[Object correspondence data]

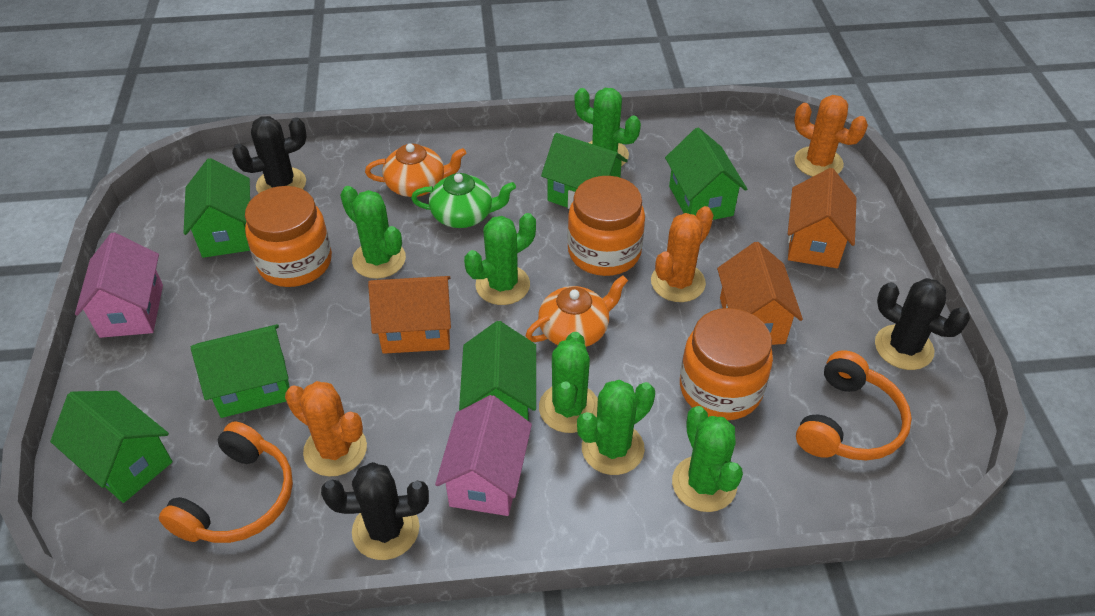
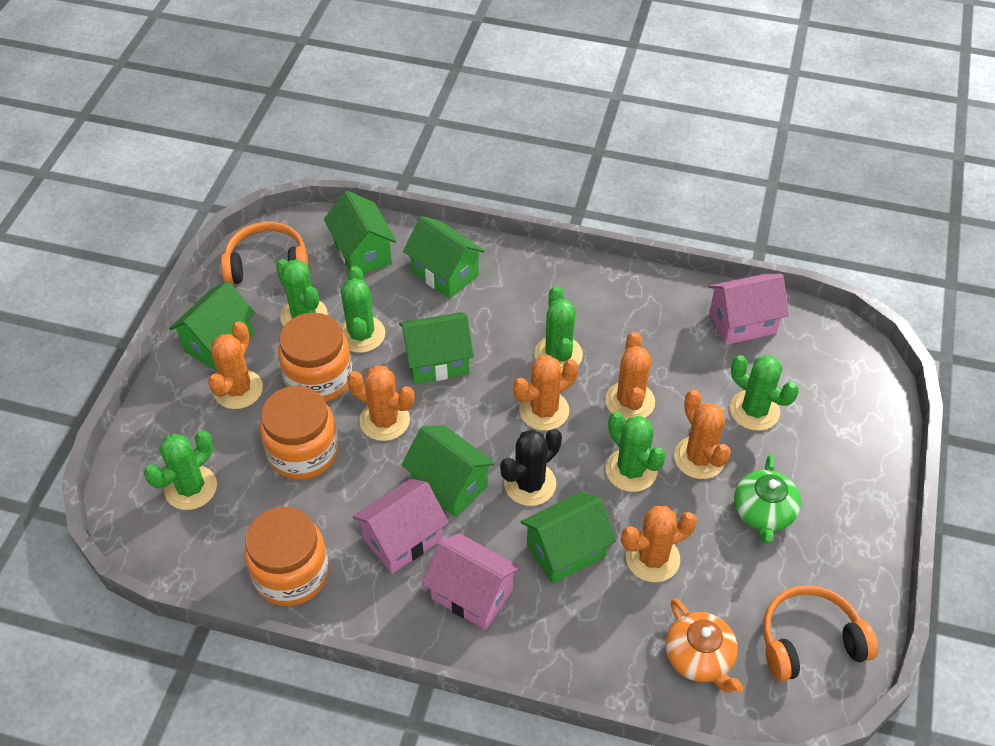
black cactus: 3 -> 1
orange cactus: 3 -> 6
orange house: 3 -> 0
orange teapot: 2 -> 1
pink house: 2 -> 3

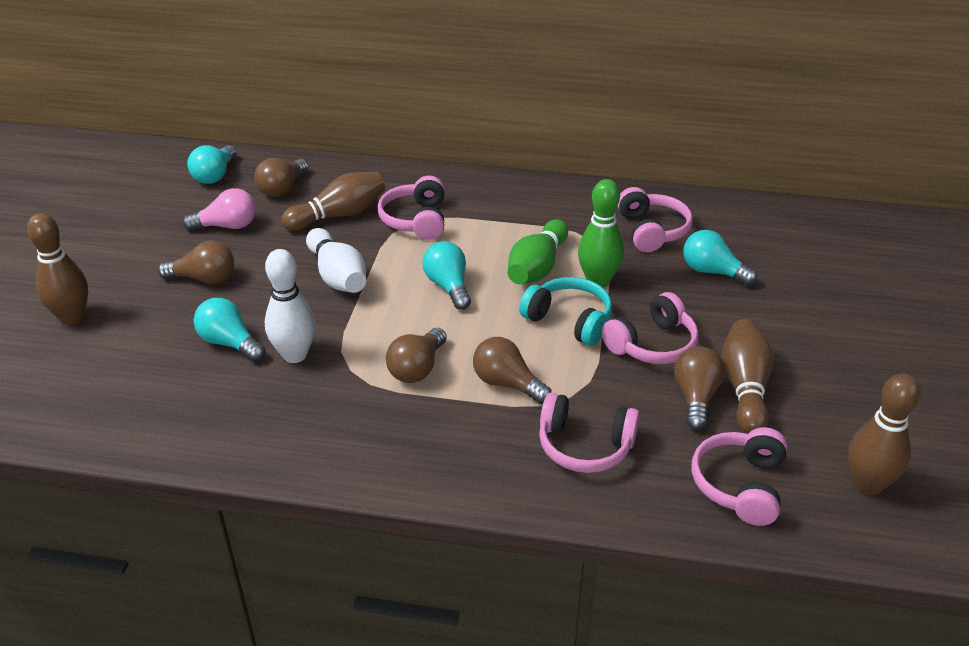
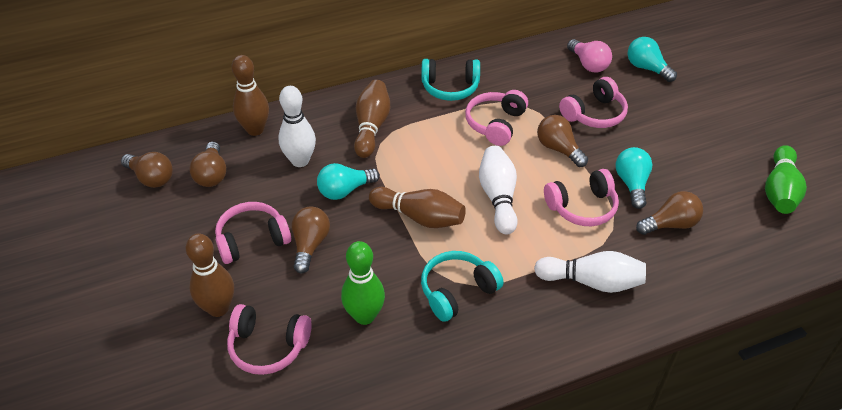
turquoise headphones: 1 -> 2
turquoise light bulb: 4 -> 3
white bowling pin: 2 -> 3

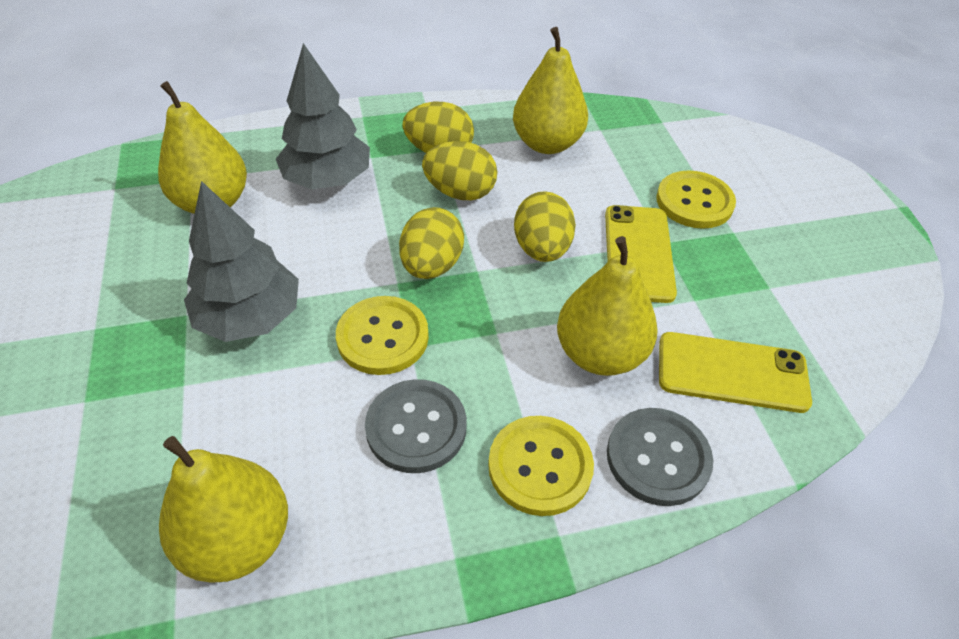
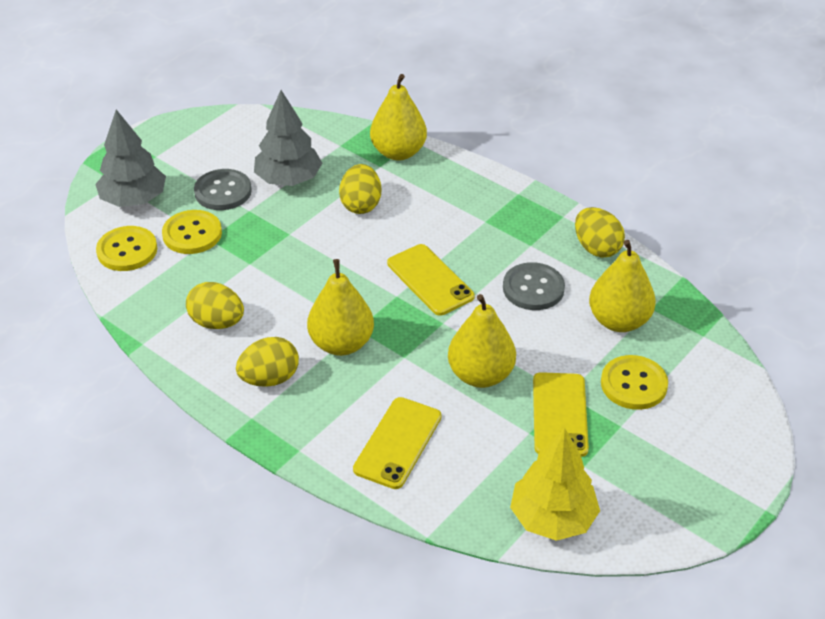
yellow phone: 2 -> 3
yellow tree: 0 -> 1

- _ACTIVITY_:
Restate word for word the lines from the line with "white bowling pin: 2 -> 3" to the last line of the records above, inclusive, and omit every picture.

- _RESULT OF THE TASK_:
white bowling pin: 2 -> 3

yellow phone: 2 -> 3
yellow tree: 0 -> 1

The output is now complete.